== EXTRACTED DATA

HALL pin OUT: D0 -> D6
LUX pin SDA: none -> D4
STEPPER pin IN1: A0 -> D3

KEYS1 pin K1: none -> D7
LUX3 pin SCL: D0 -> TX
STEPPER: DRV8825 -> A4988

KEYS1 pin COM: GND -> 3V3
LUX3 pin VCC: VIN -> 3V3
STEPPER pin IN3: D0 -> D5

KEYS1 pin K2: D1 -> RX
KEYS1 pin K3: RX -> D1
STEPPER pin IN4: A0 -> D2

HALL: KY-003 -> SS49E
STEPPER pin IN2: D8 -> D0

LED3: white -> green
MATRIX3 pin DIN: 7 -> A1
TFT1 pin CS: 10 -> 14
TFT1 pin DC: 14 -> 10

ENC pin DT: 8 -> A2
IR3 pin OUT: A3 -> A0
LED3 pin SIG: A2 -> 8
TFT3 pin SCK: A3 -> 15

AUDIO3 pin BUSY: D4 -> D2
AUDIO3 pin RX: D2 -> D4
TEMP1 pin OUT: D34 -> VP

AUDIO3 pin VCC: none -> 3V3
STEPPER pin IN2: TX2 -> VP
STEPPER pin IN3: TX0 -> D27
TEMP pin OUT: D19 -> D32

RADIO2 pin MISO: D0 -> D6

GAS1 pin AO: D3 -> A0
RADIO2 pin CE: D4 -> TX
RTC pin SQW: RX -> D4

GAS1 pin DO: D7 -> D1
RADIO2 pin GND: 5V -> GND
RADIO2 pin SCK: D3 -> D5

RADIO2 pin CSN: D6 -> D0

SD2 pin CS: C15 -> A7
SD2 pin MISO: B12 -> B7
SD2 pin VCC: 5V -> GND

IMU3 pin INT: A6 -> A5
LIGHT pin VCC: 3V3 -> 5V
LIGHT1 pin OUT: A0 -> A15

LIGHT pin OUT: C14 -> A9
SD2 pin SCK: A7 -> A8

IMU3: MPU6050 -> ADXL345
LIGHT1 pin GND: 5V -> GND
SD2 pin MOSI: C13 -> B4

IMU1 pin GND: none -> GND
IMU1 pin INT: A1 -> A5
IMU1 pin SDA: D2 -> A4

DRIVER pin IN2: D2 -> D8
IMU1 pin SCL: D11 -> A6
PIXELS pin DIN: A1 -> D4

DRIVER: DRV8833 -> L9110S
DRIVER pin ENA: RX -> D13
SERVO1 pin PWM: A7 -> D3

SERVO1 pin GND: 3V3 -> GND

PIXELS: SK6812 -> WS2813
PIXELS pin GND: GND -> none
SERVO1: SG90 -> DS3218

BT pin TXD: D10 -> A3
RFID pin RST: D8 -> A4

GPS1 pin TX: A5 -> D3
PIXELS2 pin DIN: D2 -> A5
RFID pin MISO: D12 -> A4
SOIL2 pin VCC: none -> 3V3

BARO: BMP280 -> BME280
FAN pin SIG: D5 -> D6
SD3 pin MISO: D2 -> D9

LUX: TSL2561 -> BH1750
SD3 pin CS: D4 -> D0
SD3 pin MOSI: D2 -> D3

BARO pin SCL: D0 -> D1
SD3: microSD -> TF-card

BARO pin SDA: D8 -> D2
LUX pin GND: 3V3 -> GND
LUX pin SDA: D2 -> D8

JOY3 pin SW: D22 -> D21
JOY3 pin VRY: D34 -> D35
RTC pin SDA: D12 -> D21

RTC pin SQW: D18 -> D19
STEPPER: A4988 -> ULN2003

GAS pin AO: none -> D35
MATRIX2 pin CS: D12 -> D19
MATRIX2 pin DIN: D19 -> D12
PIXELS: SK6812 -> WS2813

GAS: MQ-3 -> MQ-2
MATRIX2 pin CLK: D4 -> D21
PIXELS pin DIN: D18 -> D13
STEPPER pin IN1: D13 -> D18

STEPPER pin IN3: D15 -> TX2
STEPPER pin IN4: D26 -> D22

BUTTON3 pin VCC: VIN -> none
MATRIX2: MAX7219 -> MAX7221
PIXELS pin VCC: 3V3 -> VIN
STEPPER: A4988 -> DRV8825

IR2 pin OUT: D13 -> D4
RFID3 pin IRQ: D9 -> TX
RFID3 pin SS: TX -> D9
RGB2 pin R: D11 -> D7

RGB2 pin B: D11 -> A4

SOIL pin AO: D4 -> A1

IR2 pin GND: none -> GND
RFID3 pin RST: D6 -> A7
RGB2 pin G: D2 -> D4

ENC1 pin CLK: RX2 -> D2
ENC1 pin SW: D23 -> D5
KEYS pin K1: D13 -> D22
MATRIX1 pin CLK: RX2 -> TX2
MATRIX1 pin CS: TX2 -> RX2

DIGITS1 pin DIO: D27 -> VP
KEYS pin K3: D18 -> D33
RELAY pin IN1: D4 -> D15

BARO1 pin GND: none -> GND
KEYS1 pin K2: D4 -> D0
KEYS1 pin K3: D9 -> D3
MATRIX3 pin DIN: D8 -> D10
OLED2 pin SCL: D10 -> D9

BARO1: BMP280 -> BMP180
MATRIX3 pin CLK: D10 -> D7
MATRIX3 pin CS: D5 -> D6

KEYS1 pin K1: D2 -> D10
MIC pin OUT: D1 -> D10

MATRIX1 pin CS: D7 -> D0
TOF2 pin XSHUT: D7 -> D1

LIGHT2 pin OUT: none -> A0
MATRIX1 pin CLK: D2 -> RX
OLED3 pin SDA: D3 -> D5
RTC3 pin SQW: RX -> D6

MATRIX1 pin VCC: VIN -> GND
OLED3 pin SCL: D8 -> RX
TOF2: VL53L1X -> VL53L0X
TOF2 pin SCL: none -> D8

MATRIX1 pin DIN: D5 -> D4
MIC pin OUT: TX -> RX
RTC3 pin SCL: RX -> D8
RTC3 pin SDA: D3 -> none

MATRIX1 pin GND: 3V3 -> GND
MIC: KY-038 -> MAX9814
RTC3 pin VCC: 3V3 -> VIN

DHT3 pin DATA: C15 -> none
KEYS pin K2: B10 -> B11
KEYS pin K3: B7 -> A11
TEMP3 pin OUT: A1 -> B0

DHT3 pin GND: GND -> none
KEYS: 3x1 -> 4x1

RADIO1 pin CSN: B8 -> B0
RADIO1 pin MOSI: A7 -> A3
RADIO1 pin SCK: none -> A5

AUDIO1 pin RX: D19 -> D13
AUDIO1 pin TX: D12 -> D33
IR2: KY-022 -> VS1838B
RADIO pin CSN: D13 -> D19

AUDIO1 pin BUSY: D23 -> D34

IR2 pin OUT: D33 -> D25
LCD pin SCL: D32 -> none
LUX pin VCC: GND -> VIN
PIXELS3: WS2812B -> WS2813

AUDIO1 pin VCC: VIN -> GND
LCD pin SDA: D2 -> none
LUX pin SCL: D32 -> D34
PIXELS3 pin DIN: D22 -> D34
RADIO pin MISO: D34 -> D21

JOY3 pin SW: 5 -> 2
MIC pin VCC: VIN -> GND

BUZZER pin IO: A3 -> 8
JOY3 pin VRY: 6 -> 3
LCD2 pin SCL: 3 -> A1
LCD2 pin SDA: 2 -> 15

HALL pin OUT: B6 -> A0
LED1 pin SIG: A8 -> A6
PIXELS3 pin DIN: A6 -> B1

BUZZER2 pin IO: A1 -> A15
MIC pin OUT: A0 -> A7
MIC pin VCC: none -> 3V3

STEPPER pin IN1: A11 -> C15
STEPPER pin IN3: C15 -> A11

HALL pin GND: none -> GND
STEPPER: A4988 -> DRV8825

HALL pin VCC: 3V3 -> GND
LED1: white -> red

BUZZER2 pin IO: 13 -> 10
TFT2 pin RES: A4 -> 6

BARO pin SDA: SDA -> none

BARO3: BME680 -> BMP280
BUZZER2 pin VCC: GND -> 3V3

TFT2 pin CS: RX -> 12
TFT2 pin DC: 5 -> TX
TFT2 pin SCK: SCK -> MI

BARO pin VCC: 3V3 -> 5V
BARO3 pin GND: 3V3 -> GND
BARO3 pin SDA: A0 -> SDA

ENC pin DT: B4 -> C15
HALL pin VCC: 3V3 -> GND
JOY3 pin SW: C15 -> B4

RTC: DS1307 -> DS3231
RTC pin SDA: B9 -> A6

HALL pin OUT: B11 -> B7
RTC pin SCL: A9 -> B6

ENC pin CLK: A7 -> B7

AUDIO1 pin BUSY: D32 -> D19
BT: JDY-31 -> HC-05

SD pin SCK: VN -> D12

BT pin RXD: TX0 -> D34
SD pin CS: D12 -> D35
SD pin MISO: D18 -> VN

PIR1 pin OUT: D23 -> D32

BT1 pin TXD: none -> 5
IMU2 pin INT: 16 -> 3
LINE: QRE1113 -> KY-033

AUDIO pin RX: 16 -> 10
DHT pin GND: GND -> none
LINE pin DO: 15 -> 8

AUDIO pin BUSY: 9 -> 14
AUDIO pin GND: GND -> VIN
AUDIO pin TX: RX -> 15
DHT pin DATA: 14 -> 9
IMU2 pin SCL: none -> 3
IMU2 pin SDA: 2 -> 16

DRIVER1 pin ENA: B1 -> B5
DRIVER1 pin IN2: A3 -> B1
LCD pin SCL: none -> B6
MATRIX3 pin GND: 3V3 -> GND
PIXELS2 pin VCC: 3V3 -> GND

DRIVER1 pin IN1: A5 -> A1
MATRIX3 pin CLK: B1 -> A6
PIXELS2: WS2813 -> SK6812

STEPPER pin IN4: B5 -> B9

====

#### INSTRUCTIONS TO FOLLOW
Reproduce exactly the lines from the one containing "RTC: DS1307 -> DS3231" through the last line of the records above, including both, and nothing else.

#### FINISHED EXERCISE
RTC: DS1307 -> DS3231
RTC pin SDA: B9 -> A6

HALL pin OUT: B11 -> B7
RTC pin SCL: A9 -> B6

ENC pin CLK: A7 -> B7

AUDIO1 pin BUSY: D32 -> D19
BT: JDY-31 -> HC-05

SD pin SCK: VN -> D12

BT pin RXD: TX0 -> D34
SD pin CS: D12 -> D35
SD pin MISO: D18 -> VN

PIR1 pin OUT: D23 -> D32

BT1 pin TXD: none -> 5
IMU2 pin INT: 16 -> 3
LINE: QRE1113 -> KY-033

AUDIO pin RX: 16 -> 10
DHT pin GND: GND -> none
LINE pin DO: 15 -> 8

AUDIO pin BUSY: 9 -> 14
AUDIO pin GND: GND -> VIN
AUDIO pin TX: RX -> 15
DHT pin DATA: 14 -> 9
IMU2 pin SCL: none -> 3
IMU2 pin SDA: 2 -> 16

DRIVER1 pin ENA: B1 -> B5
DRIVER1 pin IN2: A3 -> B1
LCD pin SCL: none -> B6
MATRIX3 pin GND: 3V3 -> GND
PIXELS2 pin VCC: 3V3 -> GND

DRIVER1 pin IN1: A5 -> A1
MATRIX3 pin CLK: B1 -> A6
PIXELS2: WS2813 -> SK6812

STEPPER pin IN4: B5 -> B9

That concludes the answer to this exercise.